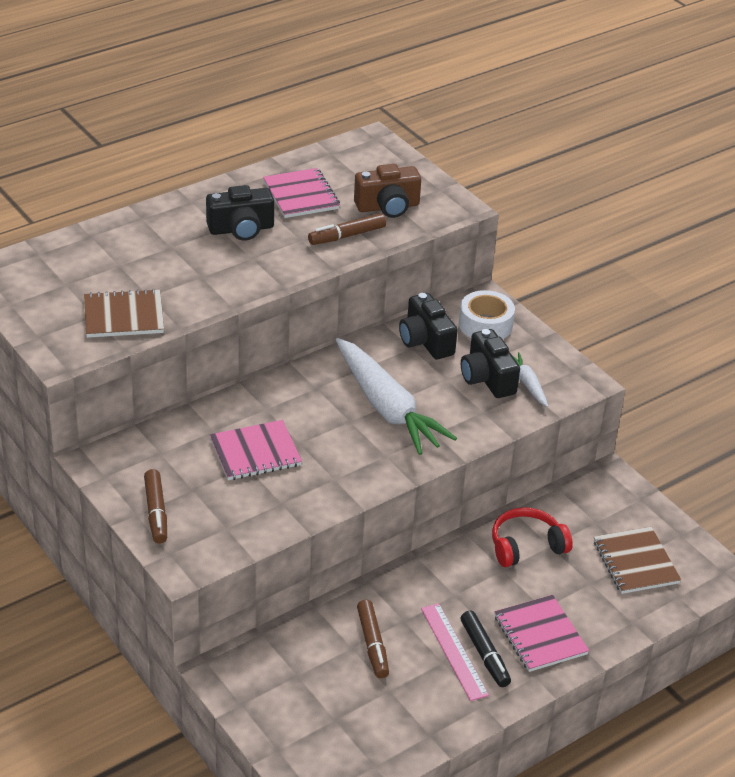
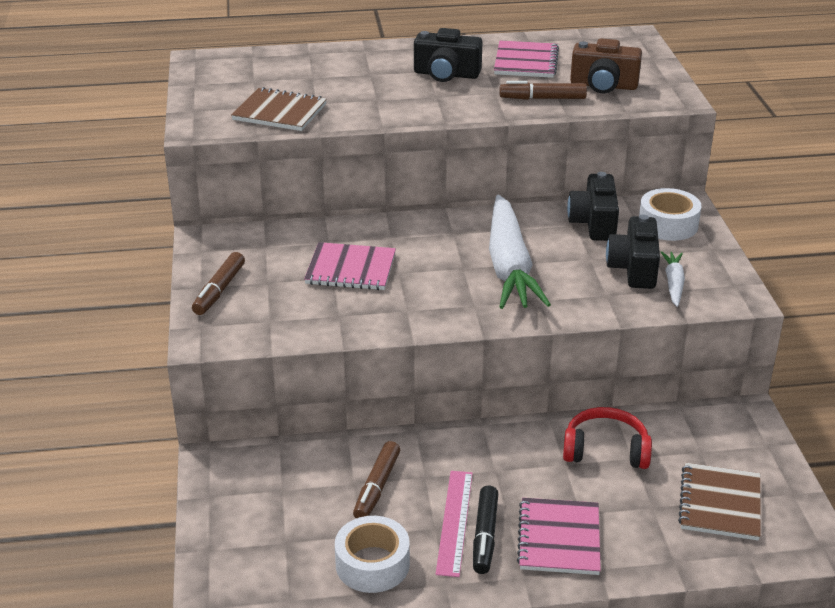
camera: 30 degrees right, 5 degrees down
(416, 711) = (372, 564): none -> white tape

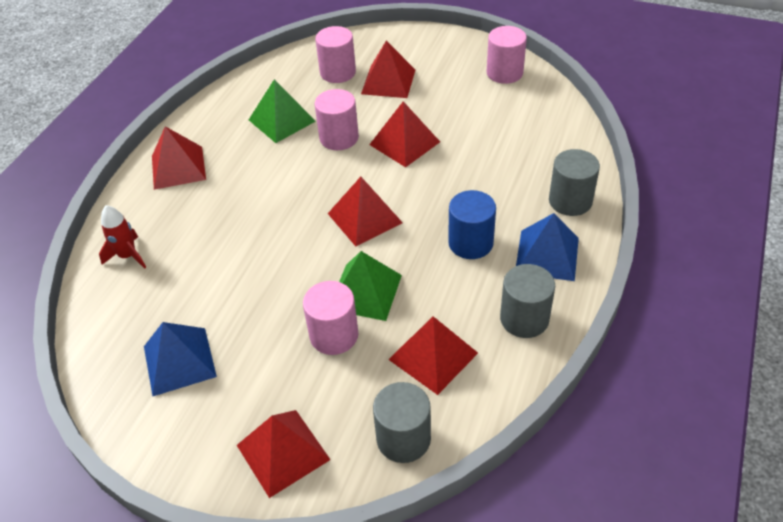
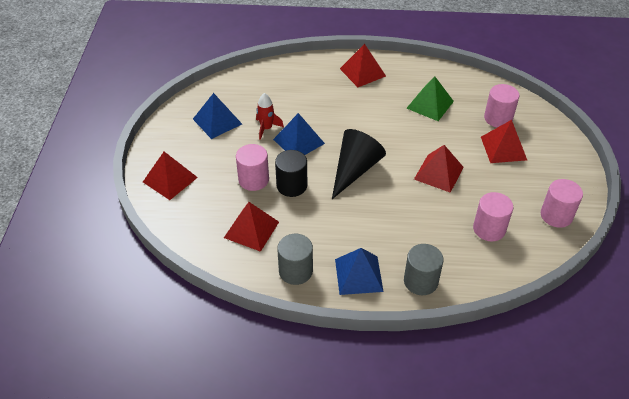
camera: 70 degrees right, 0 degrees up
(128, 256) = (283, 76): red rocket -> red rocket (266, 128)
(280, 266) = (298, 141): none -> blue pyramid
(339, 138) = (427, 137): pink cylinder -> pink cylinder (489, 229)
(364, 218) = (355, 170): red pyramid -> black cone
(365, 292) = (292, 185): green pyramid -> black cylinder
(403, 438) = (189, 228): grey cylinder -> none
(470, 243) = (354, 230): blue cylinder -> none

= = = = = = =

Your assignment — Read through the data above. Report each line that has the word "pyramid".

Solution to the exercise —
(280, 266) = (298, 141): none -> blue pyramid
(364, 218) = (355, 170): red pyramid -> black cone
(365, 292) = (292, 185): green pyramid -> black cylinder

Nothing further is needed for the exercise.